◆ ASSIGNMENT
When the word "teddy" shows up in a line of the data below, copy that whole line.

Before-and-after scene images
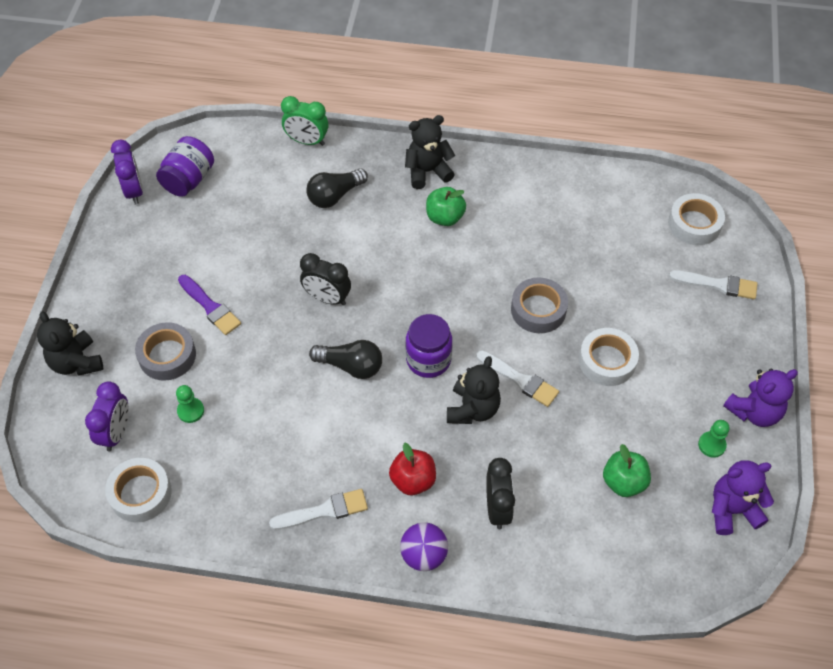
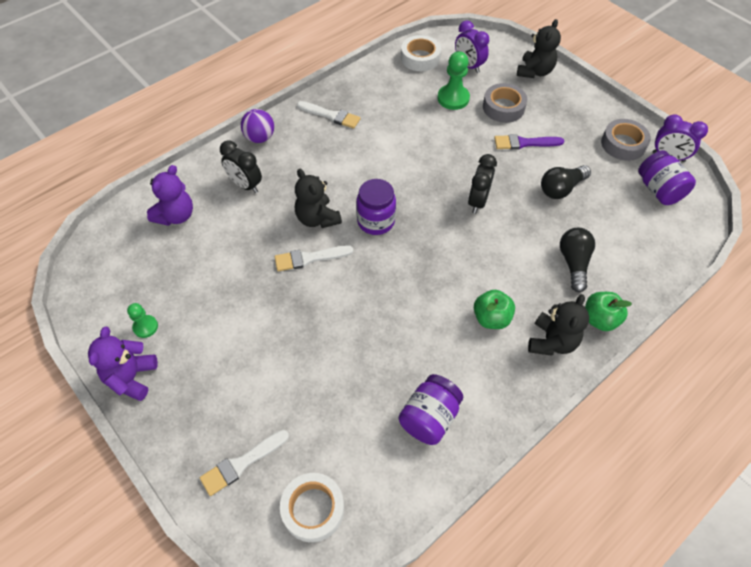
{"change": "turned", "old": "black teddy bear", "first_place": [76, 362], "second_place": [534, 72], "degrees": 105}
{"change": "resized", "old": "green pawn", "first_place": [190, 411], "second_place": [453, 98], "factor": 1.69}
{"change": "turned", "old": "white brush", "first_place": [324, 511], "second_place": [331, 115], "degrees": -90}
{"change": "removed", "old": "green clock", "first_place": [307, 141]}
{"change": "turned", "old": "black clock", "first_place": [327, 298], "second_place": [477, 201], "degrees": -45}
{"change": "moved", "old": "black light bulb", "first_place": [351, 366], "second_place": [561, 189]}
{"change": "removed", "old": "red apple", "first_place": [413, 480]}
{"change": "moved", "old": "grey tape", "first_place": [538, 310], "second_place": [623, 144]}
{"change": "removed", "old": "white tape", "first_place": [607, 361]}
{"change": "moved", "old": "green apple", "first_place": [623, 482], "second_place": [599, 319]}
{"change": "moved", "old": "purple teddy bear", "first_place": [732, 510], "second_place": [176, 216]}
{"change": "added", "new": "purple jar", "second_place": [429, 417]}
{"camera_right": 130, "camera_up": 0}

◆ OUTPUT FOR THIS TASK
{"change": "turned", "old": "black teddy bear", "first_place": [76, 362], "second_place": [534, 72], "degrees": 105}
{"change": "moved", "old": "purple teddy bear", "first_place": [732, 510], "second_place": [176, 216]}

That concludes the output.